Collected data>
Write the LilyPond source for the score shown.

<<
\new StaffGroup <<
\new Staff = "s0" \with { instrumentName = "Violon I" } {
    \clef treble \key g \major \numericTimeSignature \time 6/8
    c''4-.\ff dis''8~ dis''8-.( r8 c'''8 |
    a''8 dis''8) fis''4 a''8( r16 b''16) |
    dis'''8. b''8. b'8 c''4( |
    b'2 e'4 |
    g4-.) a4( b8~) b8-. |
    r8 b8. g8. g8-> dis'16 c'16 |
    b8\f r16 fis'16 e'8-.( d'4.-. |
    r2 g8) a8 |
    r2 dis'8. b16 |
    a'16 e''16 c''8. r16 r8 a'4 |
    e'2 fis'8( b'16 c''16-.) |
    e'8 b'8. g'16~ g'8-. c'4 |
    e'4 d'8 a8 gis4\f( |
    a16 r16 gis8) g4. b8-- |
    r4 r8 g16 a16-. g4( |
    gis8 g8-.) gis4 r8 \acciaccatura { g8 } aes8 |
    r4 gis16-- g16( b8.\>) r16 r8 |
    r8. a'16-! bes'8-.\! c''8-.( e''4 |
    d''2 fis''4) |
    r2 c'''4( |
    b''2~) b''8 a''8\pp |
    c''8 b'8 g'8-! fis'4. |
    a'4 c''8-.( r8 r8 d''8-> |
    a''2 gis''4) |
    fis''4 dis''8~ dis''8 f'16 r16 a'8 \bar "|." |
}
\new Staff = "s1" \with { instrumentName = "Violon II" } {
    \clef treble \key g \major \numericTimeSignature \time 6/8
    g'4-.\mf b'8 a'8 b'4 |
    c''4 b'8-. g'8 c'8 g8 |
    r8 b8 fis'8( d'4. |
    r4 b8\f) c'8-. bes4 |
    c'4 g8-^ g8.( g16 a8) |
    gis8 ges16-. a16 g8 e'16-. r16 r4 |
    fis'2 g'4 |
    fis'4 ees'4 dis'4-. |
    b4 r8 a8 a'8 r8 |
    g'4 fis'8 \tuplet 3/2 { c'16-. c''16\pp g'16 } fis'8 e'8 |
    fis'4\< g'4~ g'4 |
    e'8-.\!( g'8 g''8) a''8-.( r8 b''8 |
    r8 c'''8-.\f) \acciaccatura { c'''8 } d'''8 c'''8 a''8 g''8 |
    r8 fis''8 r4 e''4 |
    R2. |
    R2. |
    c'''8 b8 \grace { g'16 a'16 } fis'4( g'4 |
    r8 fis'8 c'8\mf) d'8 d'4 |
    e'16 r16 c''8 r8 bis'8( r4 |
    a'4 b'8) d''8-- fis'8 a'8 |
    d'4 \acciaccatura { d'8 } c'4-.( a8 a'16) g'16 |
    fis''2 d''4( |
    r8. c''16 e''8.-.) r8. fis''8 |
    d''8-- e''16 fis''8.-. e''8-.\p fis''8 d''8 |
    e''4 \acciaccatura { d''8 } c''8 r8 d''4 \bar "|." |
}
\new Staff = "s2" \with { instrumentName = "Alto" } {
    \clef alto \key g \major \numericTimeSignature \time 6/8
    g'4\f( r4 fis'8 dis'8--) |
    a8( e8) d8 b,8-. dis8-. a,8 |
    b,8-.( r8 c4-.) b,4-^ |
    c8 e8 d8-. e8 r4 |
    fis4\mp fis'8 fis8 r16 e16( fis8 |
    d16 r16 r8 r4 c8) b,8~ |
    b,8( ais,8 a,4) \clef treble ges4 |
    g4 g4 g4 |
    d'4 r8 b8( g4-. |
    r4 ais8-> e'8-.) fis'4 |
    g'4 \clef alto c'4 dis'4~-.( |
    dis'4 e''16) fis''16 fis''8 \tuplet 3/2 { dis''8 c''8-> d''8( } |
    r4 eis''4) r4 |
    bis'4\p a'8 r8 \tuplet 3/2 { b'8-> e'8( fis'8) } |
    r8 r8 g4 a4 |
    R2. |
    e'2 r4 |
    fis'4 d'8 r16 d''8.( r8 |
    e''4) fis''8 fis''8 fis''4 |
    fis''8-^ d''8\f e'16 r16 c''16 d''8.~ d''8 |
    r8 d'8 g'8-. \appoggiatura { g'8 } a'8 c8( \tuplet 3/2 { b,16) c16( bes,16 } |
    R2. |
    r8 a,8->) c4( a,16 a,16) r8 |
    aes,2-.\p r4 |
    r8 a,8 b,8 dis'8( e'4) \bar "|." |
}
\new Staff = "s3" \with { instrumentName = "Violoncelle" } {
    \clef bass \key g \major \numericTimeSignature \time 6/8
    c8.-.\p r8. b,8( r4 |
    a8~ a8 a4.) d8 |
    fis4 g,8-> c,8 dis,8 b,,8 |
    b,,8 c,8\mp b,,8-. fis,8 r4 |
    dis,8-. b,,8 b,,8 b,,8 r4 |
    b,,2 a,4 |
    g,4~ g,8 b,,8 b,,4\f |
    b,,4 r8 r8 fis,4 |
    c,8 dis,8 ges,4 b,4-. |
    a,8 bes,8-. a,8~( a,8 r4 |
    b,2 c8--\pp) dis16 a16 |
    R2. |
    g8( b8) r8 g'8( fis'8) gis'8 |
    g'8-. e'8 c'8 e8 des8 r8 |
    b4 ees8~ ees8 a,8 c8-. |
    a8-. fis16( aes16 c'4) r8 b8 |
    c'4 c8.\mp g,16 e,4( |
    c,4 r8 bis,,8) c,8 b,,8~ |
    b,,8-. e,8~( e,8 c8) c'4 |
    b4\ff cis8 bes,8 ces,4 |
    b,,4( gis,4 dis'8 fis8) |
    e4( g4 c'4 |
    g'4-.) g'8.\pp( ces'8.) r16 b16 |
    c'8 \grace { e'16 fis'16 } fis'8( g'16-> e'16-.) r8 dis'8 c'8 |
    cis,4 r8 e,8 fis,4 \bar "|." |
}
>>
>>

TASK DIRECTIONS>
Show each line of the rows above that contains the string "major".

SOLUTION BELOW>
    \clef treble \key g \major \numericTimeSignature \time 6/8
    \clef treble \key g \major \numericTimeSignature \time 6/8
    \clef alto \key g \major \numericTimeSignature \time 6/8
    \clef bass \key g \major \numericTimeSignature \time 6/8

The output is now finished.